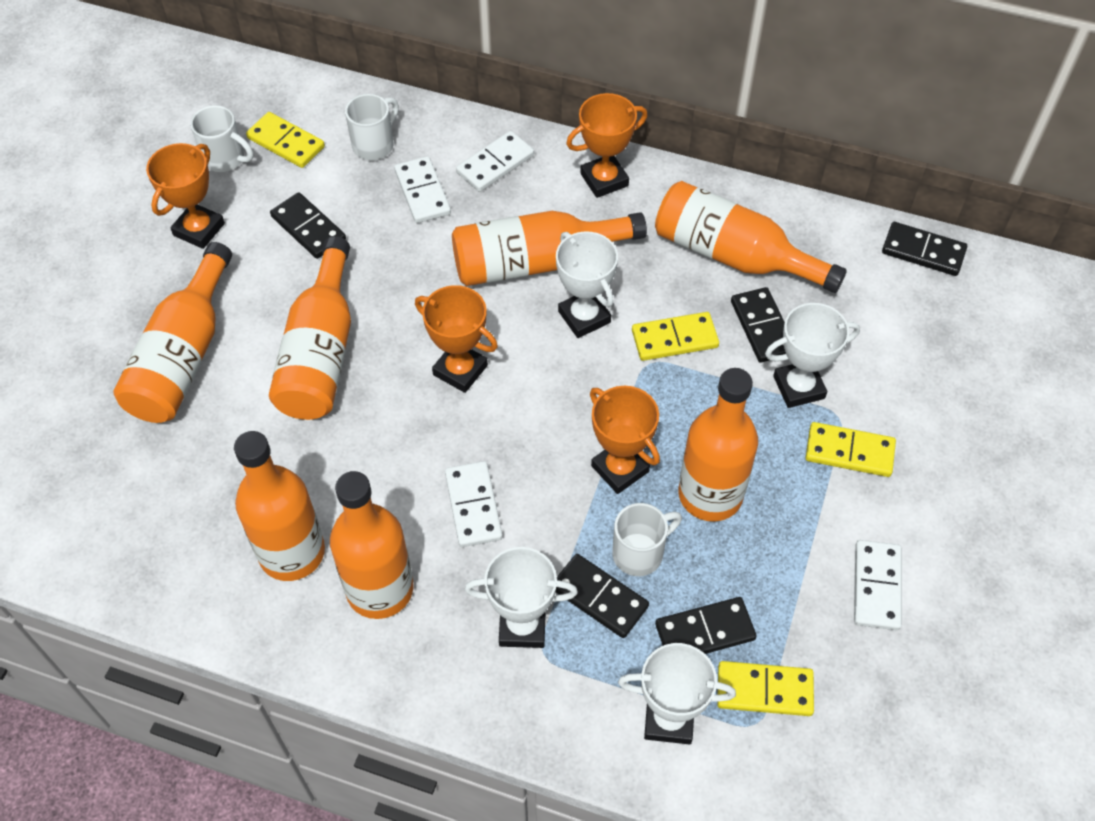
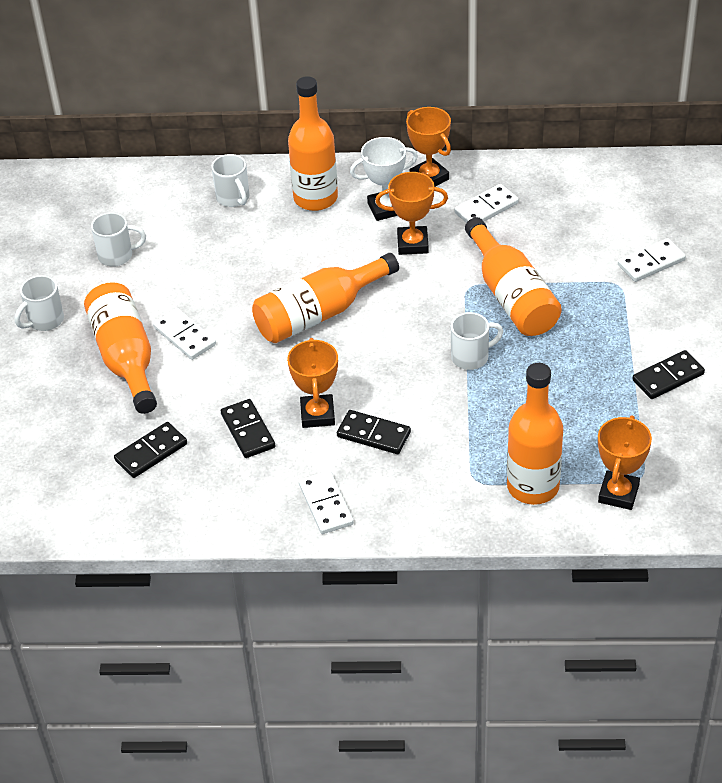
black domino: 5 -> 4
orange bottle: 7 -> 5
white mug: 3 -> 4
white trophy: 4 -> 1
yellow domino: 4 -> 0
*****
REQUIRED ACTION:
Output every entry verbatim. Pictures do not belong in the copy.

OUTPUT:
black domino: 5 -> 4
orange bottle: 7 -> 5
white mug: 3 -> 4
white trophy: 4 -> 1
yellow domino: 4 -> 0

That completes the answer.